PROBLEM STATEMENT —
Only one stretch of the data is wanted: the line containing "none -> orange round brick G1:H2 level 1", the line containing "none -> grey plate G1 level 2", and every line between them, copied exactly.

»»

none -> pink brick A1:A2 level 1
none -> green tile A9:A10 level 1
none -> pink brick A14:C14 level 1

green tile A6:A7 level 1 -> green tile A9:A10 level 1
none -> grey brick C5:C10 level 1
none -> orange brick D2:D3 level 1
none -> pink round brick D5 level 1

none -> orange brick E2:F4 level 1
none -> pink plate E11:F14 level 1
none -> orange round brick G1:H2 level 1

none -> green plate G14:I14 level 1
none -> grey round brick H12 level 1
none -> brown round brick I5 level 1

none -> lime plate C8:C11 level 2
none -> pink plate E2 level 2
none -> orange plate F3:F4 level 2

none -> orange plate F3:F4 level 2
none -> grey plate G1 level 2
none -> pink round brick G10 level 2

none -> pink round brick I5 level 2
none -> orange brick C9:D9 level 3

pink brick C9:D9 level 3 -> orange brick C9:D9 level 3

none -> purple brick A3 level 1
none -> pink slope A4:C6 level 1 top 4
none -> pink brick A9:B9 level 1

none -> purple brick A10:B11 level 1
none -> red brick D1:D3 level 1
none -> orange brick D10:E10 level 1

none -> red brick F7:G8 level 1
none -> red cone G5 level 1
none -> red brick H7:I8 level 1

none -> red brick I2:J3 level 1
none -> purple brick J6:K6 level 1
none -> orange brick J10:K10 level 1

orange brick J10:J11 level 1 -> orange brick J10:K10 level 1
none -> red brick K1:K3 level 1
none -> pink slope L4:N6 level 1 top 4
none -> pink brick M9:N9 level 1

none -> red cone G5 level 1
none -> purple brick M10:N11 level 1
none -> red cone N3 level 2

««

ANSWER FOR THIS EXERCISE —
none -> orange round brick G1:H2 level 1

none -> green plate G14:I14 level 1
none -> grey round brick H12 level 1
none -> brown round brick I5 level 1

none -> lime plate C8:C11 level 2
none -> pink plate E2 level 2
none -> orange plate F3:F4 level 2

none -> orange plate F3:F4 level 2
none -> grey plate G1 level 2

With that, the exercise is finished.